• Prompt: Below are the records. Retype exactly the lines between the lines holding "purple triangle: (49, 64)" and "red hexagon: (238, 250) -> (249, 297), moved", inclusive.

• Provided information:
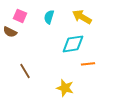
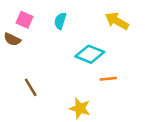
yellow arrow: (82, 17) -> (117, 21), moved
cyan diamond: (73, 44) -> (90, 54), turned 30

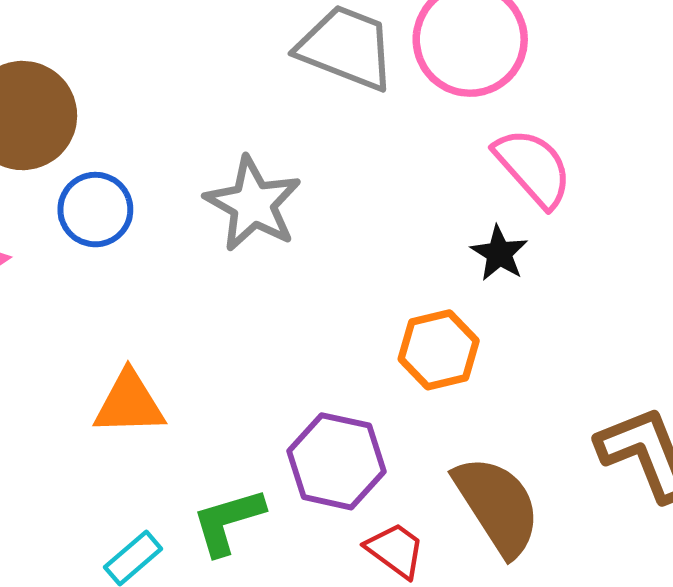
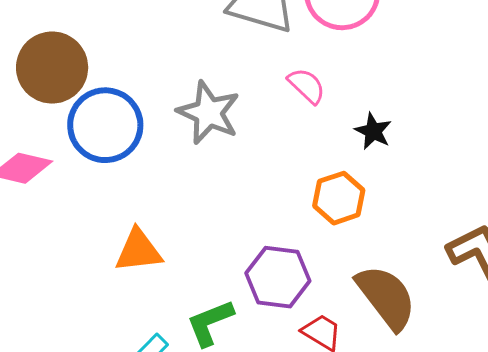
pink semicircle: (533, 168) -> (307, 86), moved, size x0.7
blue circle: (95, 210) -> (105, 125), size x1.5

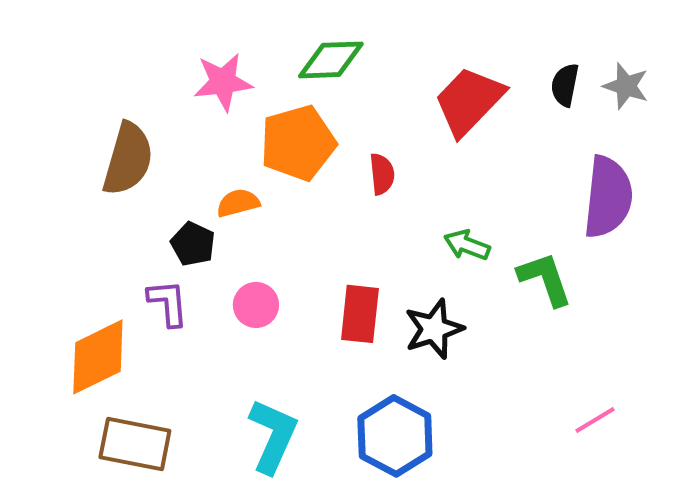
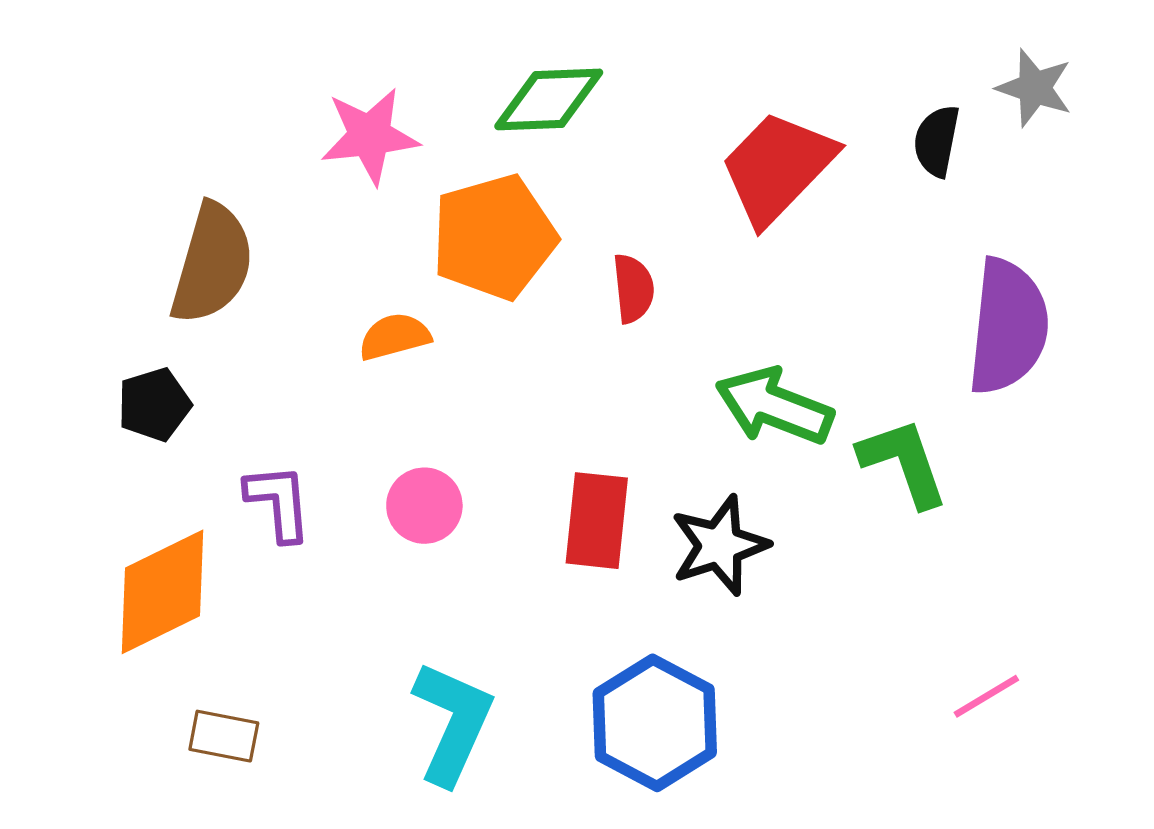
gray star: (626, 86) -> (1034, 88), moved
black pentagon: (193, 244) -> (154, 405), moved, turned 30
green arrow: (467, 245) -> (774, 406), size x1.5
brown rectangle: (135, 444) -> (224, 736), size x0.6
==
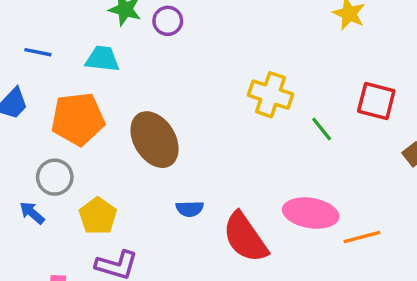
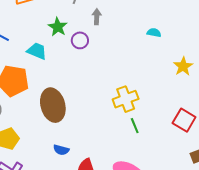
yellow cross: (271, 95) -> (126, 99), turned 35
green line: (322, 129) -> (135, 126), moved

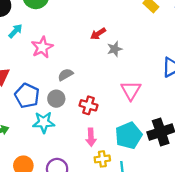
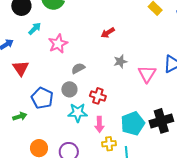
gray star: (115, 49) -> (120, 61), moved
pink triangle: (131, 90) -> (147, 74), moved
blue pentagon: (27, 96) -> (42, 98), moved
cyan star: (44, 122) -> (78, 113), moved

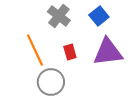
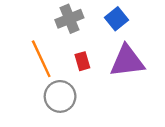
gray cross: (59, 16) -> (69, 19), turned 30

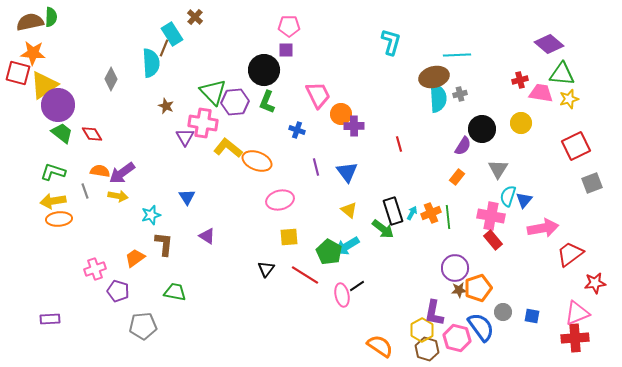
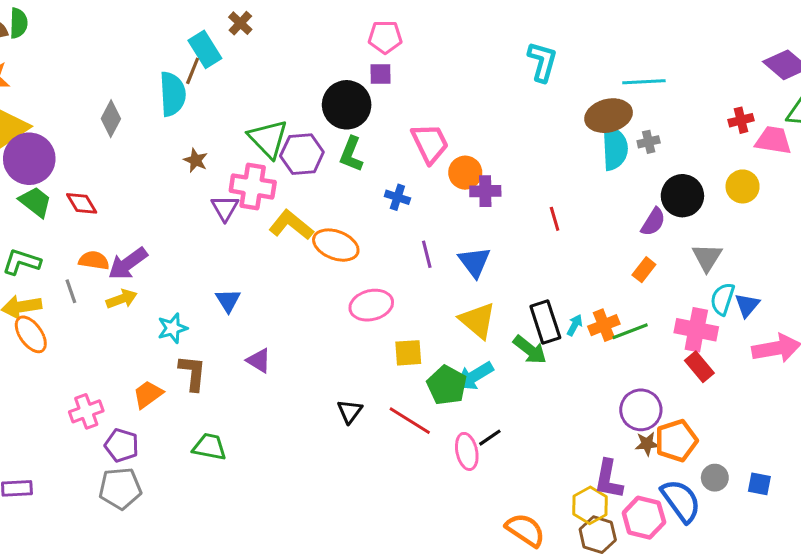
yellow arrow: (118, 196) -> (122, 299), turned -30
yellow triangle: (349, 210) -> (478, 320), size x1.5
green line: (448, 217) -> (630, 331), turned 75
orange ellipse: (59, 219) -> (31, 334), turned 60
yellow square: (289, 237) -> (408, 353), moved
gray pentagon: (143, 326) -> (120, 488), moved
* * *
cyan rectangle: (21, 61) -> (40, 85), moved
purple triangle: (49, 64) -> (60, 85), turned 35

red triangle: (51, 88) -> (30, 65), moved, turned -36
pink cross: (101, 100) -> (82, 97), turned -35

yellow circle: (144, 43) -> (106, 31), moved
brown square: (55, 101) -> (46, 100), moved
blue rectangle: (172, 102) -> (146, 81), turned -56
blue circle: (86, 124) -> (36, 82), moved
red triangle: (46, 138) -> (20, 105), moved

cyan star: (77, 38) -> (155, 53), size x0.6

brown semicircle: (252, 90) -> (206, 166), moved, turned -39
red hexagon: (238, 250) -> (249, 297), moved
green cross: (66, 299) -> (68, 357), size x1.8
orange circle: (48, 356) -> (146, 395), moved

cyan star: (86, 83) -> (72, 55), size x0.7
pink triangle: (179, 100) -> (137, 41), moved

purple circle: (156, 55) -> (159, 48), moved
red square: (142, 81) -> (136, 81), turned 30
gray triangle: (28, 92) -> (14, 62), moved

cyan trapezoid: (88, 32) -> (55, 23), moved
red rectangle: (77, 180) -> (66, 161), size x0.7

• Result for this task:
purple triangle: (49, 64) -> (60, 85), turned 35

red triangle: (51, 88) -> (30, 65), moved, turned -36
pink cross: (101, 100) -> (82, 97), turned -35

yellow circle: (144, 43) -> (106, 31), moved
brown square: (55, 101) -> (46, 100), moved
blue rectangle: (172, 102) -> (146, 81), turned -56
blue circle: (86, 124) -> (36, 82), moved
red triangle: (46, 138) -> (20, 105), moved

cyan star: (77, 38) -> (155, 53), size x0.6

brown semicircle: (252, 90) -> (206, 166), moved, turned -39
red hexagon: (238, 250) -> (249, 297), moved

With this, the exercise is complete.